ASSIGNMENT -
State how many lines in the records below contain the string "none", and give nothing besides that number.

BEGIN

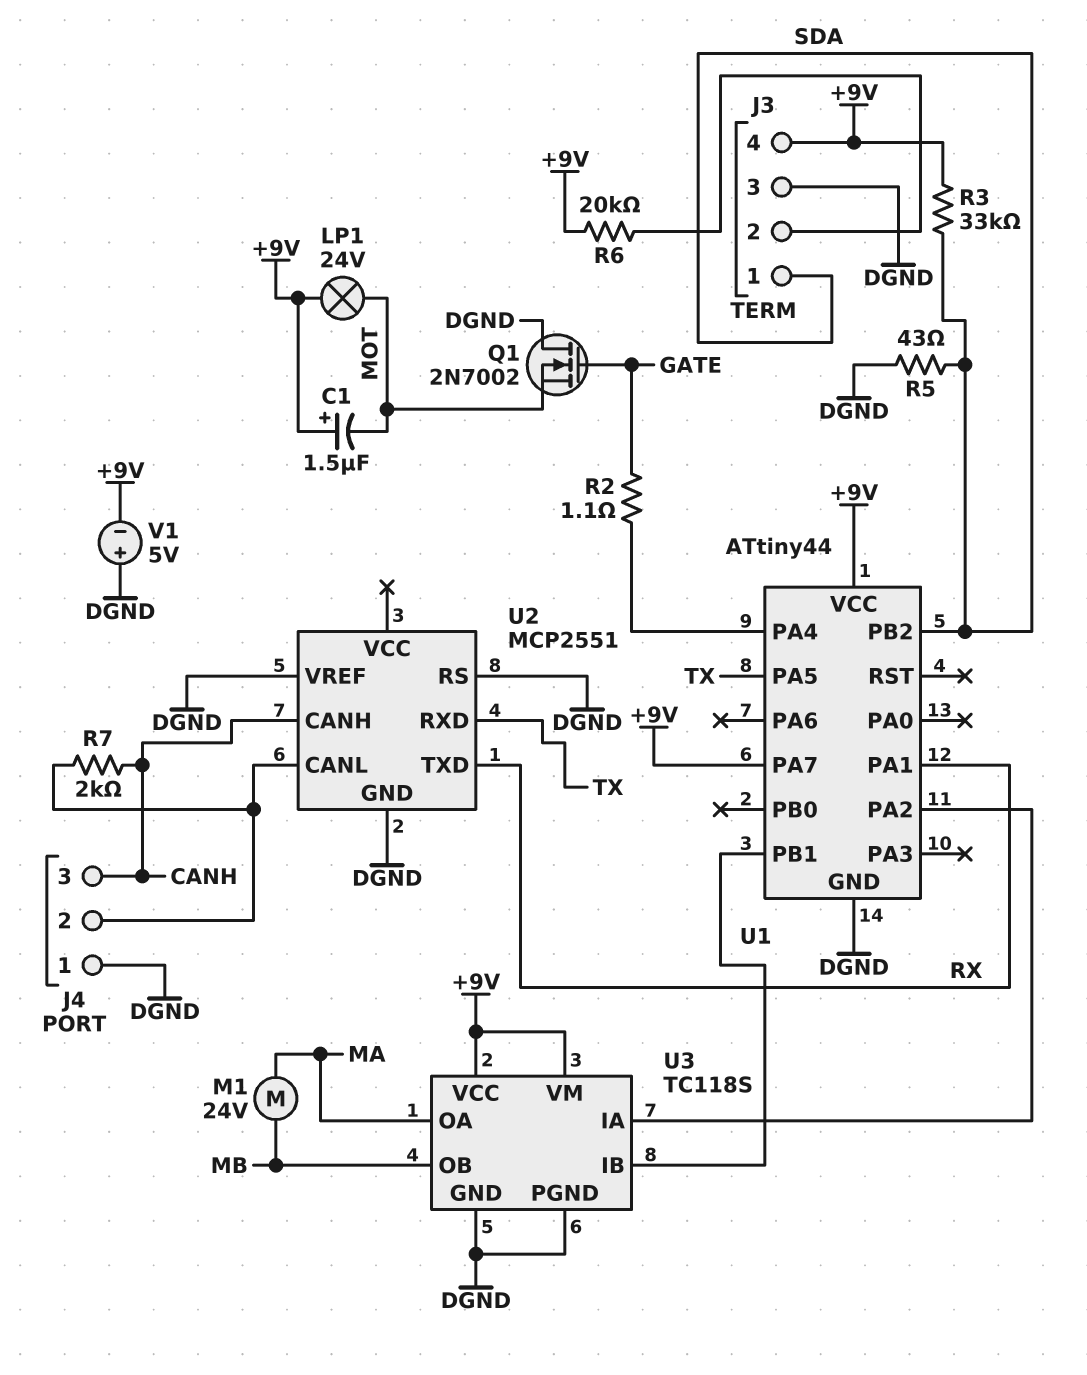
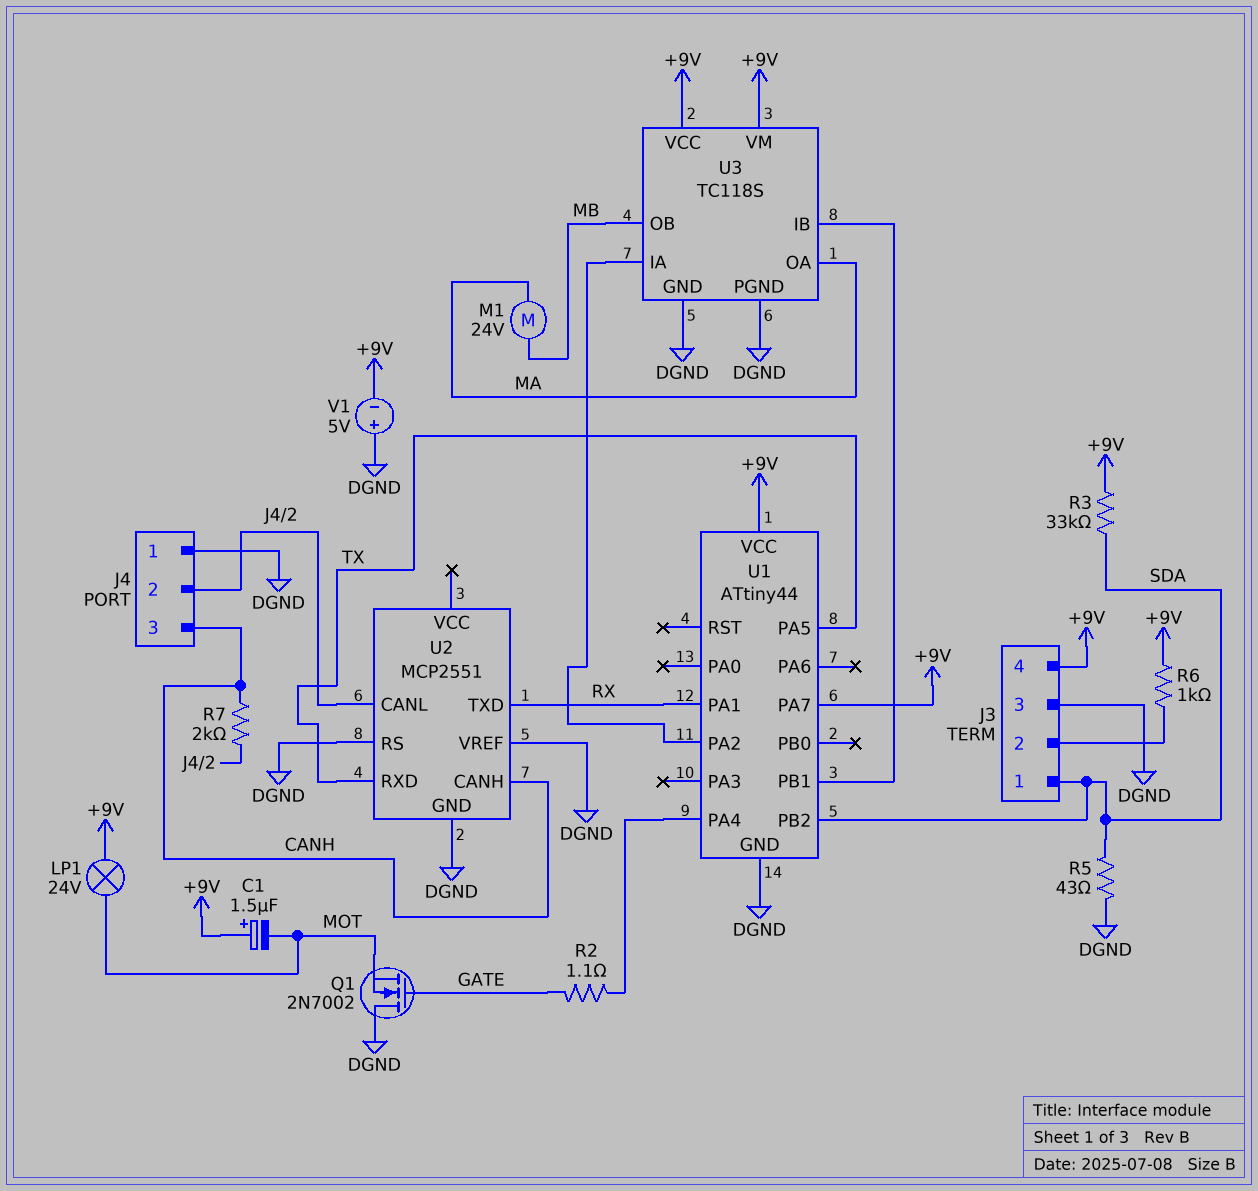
R6: 20k (+9V, J3/2) -> 1k (+9V, J3/2)

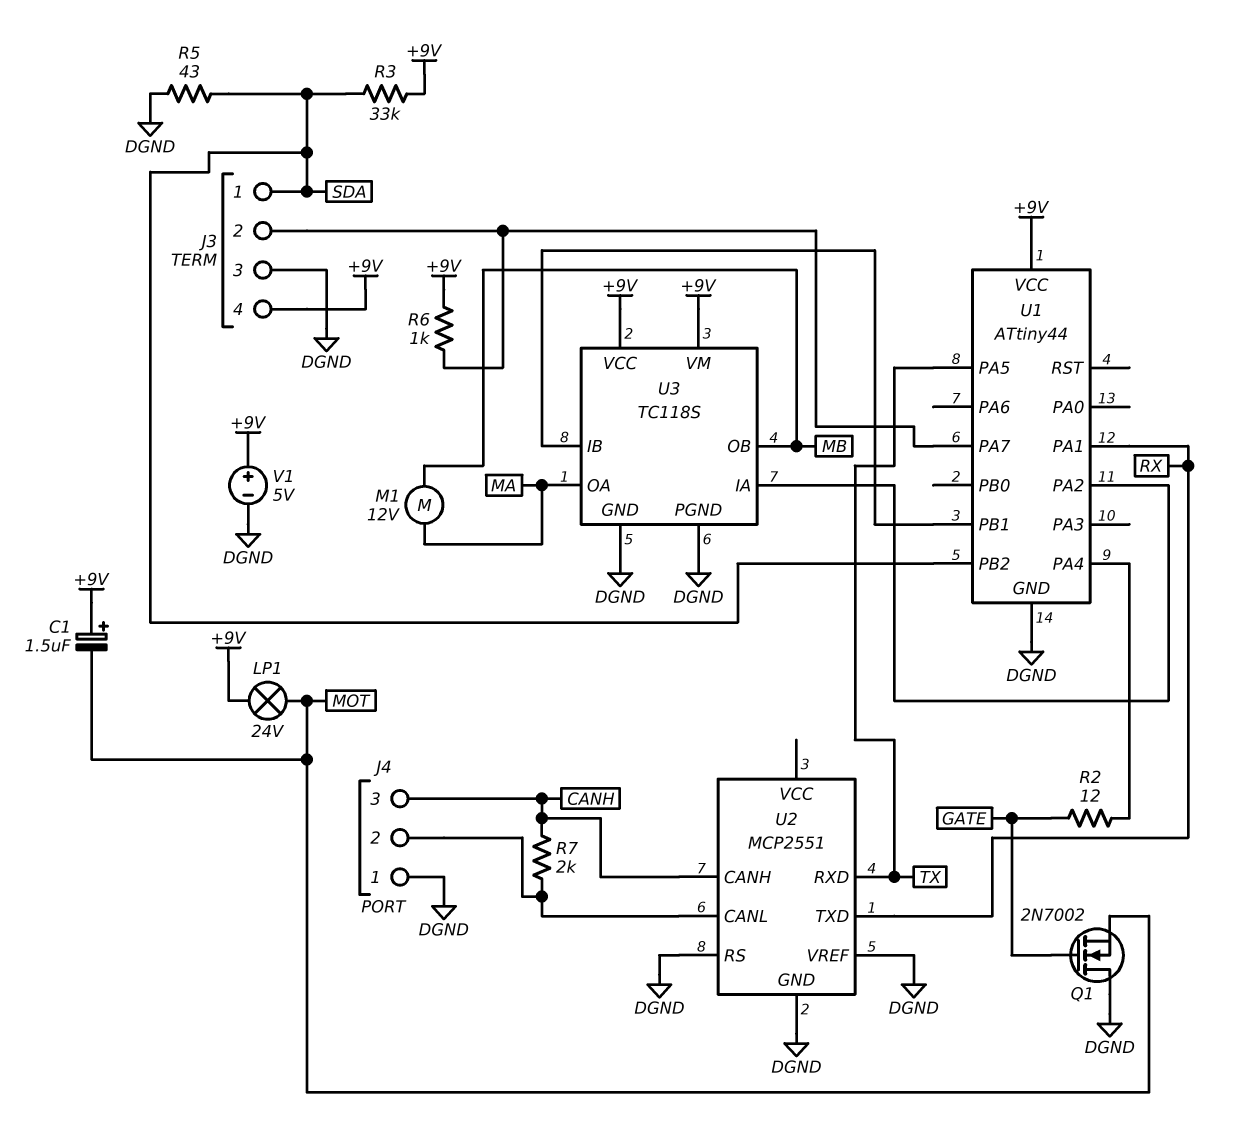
M1: motor 24V (MA, MB) -> motor 12V (MA, MB)
R2: 1.1 (GATE, U1/PA4) -> 12 (GATE, U1/PA4)
U1 pin PA7: +9V -> J3/2
V1: 5V (plus DGND, minus +9V) -> 5V (plus +9V, minus DGND)

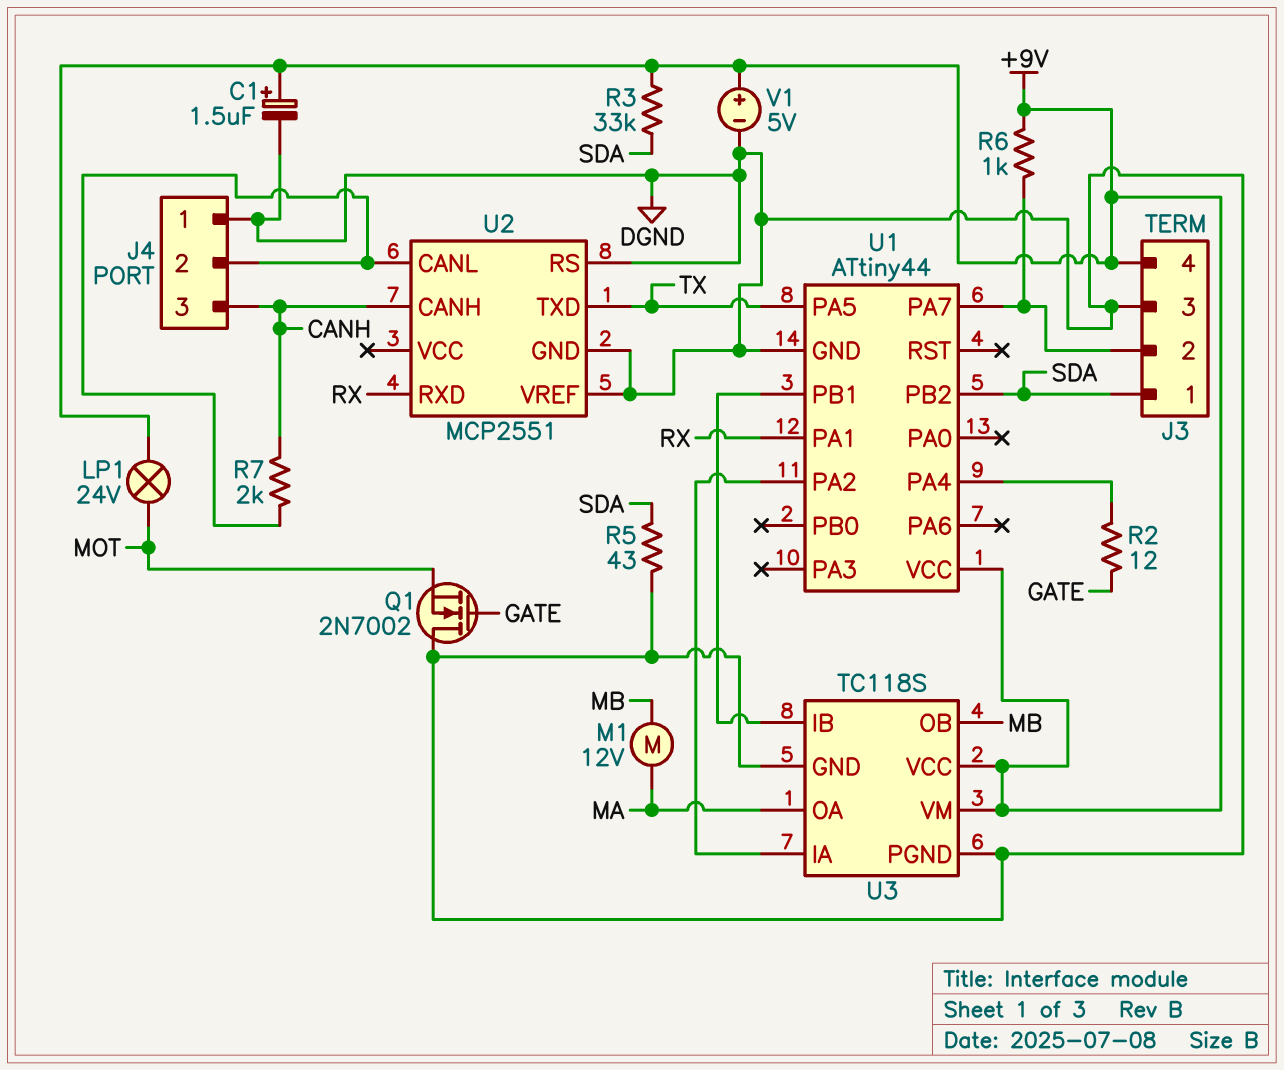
C1: 1.5uF (plus +9V, minus MOT) -> 1.5uF (plus +9V, minus DGND)
U2 pin RXD: TX -> RX
U2 pin TXD: RX -> TX

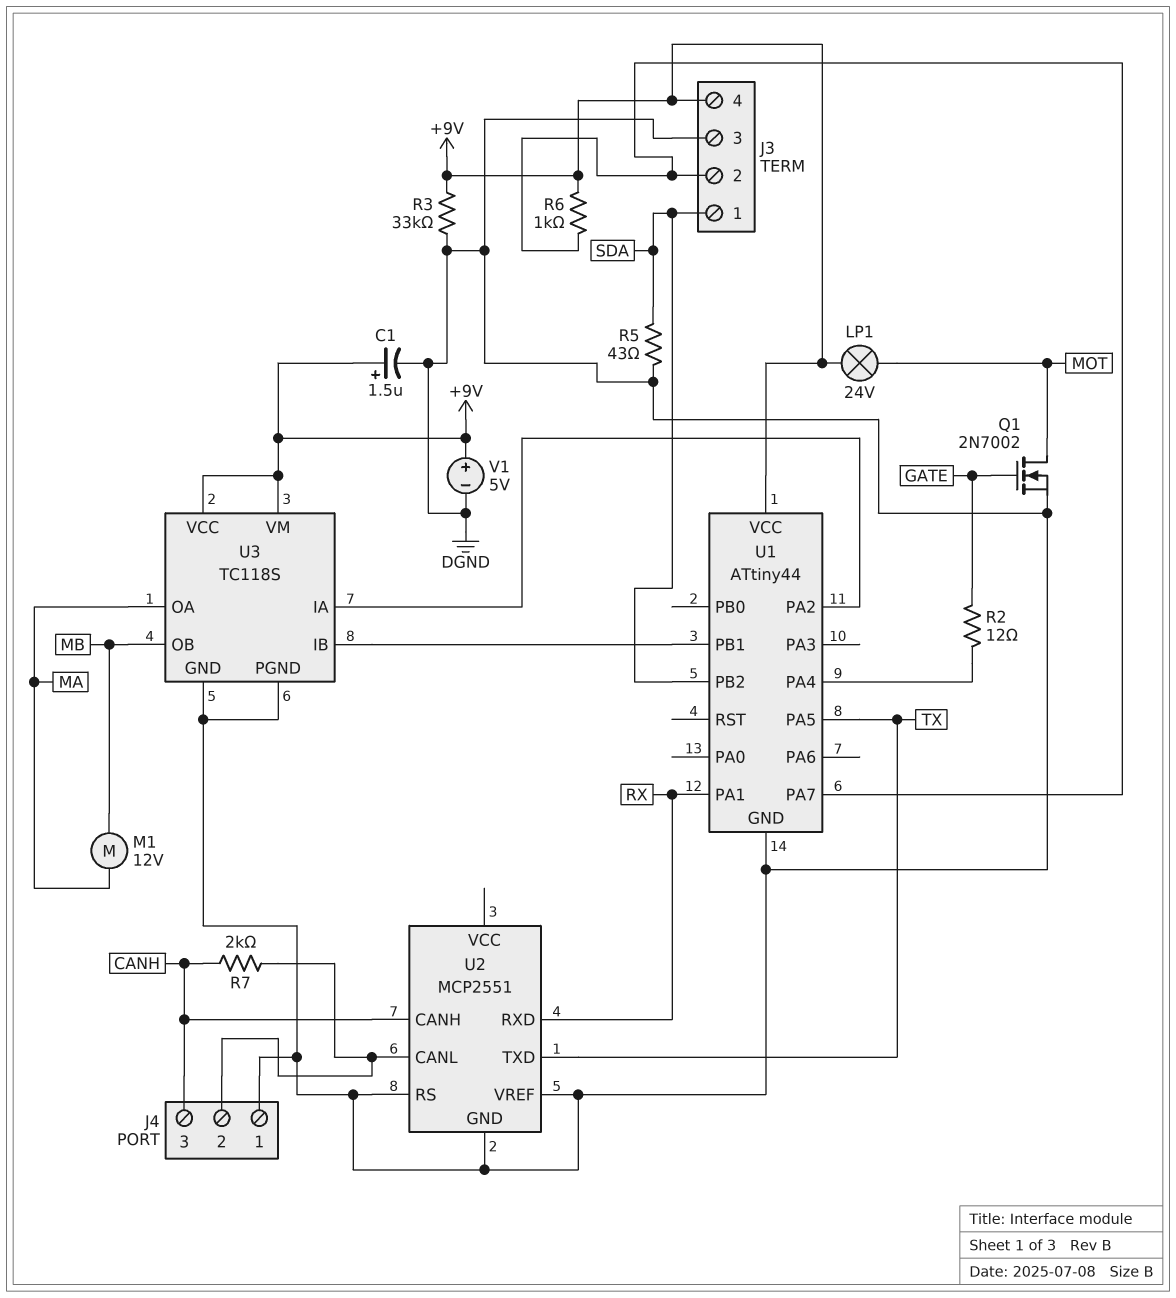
Q1: NMOS 2N7002 (G GATE, D DGND, S MOT) -> NMOS 2N7002 (G GATE, D MOT, S DGND)
R3: 33k (+9V, SDA) -> 33k (+9V, DGND)

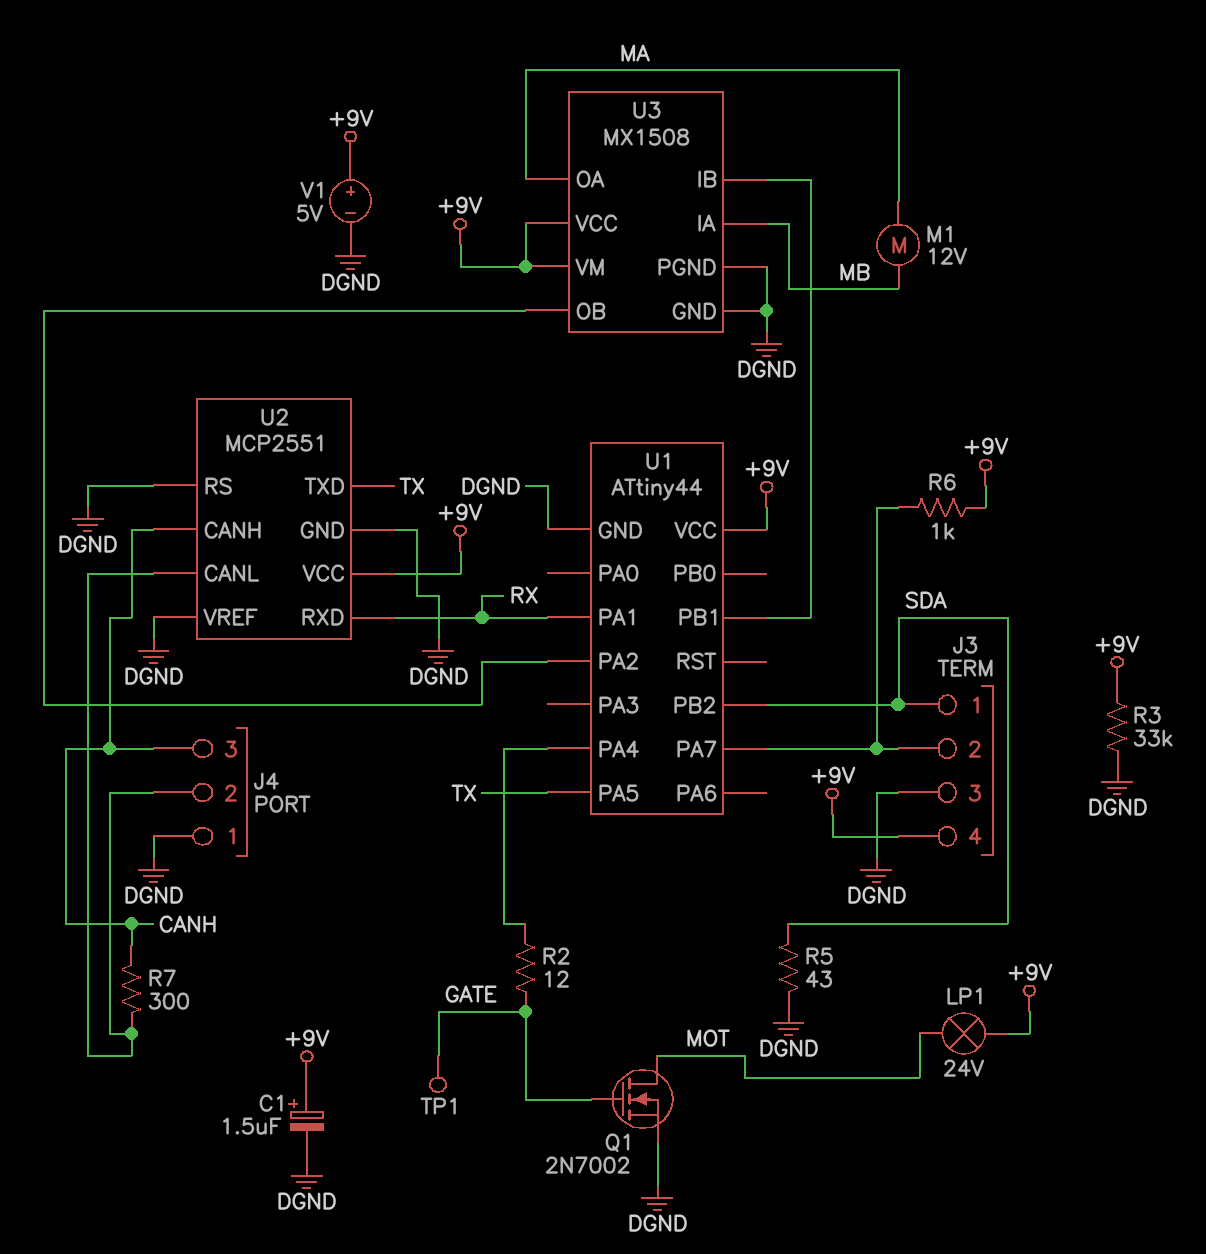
R7: 2k (CANH, J4/2) -> 300 (CANH, J4/2)
TP1: none -> test point (GATE)
U2 pin VCC: none -> +9V
U3: TC118S -> MX1508
U3 pin IA: U1/PA2 -> MB
U3 pin OB: MB -> U1/PA2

END

YOUR SOLUTION -
2